=== Data ===

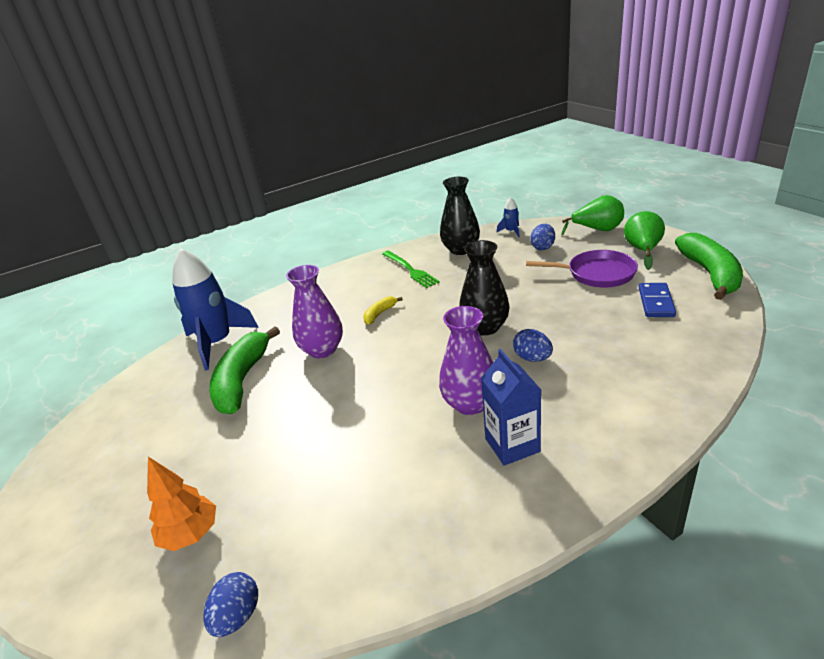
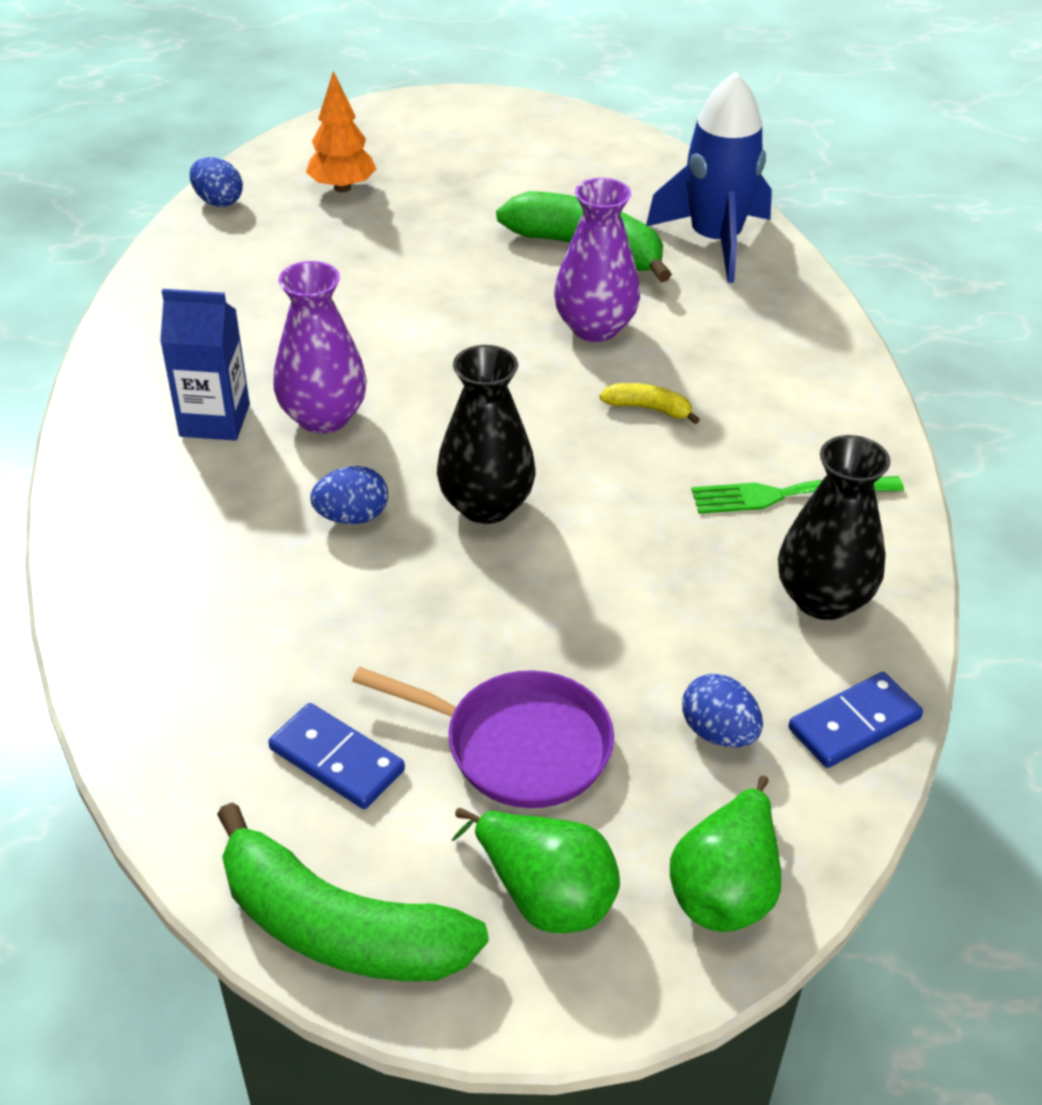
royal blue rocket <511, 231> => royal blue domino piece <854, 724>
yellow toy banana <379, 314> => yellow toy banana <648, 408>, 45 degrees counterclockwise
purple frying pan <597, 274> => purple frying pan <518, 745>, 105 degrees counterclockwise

===

Print the entire listing above verbatim. No picture should be included.

→ **Solved exercise**
royal blue rocket <511, 231> => royal blue domino piece <854, 724>
yellow toy banana <379, 314> => yellow toy banana <648, 408>, 45 degrees counterclockwise
purple frying pan <597, 274> => purple frying pan <518, 745>, 105 degrees counterclockwise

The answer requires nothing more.